# Records for this exercise
▬▬▬▬▬▬▬▬▬▬

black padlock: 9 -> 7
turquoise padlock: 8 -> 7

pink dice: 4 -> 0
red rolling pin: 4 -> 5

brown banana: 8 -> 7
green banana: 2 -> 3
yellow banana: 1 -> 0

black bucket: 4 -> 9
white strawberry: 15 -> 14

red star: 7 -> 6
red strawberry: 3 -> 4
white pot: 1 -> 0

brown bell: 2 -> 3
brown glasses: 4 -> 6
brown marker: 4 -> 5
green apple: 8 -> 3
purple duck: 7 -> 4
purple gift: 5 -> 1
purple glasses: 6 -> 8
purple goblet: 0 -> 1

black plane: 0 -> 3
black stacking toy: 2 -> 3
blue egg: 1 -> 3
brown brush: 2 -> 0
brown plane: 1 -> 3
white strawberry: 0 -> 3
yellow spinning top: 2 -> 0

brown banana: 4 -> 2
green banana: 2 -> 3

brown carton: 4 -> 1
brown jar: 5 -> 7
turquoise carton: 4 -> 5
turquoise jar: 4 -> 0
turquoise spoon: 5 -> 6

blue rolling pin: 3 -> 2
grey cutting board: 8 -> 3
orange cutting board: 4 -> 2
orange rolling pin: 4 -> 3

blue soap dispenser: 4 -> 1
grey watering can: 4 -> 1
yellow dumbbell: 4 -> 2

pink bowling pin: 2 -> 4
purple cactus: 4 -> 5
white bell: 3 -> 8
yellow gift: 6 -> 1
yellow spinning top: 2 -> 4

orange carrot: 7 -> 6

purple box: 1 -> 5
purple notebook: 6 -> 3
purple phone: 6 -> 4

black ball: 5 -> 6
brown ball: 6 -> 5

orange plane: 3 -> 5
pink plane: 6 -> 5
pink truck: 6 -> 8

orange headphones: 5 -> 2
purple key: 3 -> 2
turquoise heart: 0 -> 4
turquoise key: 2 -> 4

▬▬▬▬▬▬▬▬▬▬

# Task objective
The full listing should be restated word for word.

# Answer section
black padlock: 9 -> 7
turquoise padlock: 8 -> 7

pink dice: 4 -> 0
red rolling pin: 4 -> 5

brown banana: 8 -> 7
green banana: 2 -> 3
yellow banana: 1 -> 0

black bucket: 4 -> 9
white strawberry: 15 -> 14

red star: 7 -> 6
red strawberry: 3 -> 4
white pot: 1 -> 0

brown bell: 2 -> 3
brown glasses: 4 -> 6
brown marker: 4 -> 5
green apple: 8 -> 3
purple duck: 7 -> 4
purple gift: 5 -> 1
purple glasses: 6 -> 8
purple goblet: 0 -> 1

black plane: 0 -> 3
black stacking toy: 2 -> 3
blue egg: 1 -> 3
brown brush: 2 -> 0
brown plane: 1 -> 3
white strawberry: 0 -> 3
yellow spinning top: 2 -> 0

brown banana: 4 -> 2
green banana: 2 -> 3

brown carton: 4 -> 1
brown jar: 5 -> 7
turquoise carton: 4 -> 5
turquoise jar: 4 -> 0
turquoise spoon: 5 -> 6

blue rolling pin: 3 -> 2
grey cutting board: 8 -> 3
orange cutting board: 4 -> 2
orange rolling pin: 4 -> 3

blue soap dispenser: 4 -> 1
grey watering can: 4 -> 1
yellow dumbbell: 4 -> 2

pink bowling pin: 2 -> 4
purple cactus: 4 -> 5
white bell: 3 -> 8
yellow gift: 6 -> 1
yellow spinning top: 2 -> 4

orange carrot: 7 -> 6

purple box: 1 -> 5
purple notebook: 6 -> 3
purple phone: 6 -> 4

black ball: 5 -> 6
brown ball: 6 -> 5

orange plane: 3 -> 5
pink plane: 6 -> 5
pink truck: 6 -> 8

orange headphones: 5 -> 2
purple key: 3 -> 2
turquoise heart: 0 -> 4
turquoise key: 2 -> 4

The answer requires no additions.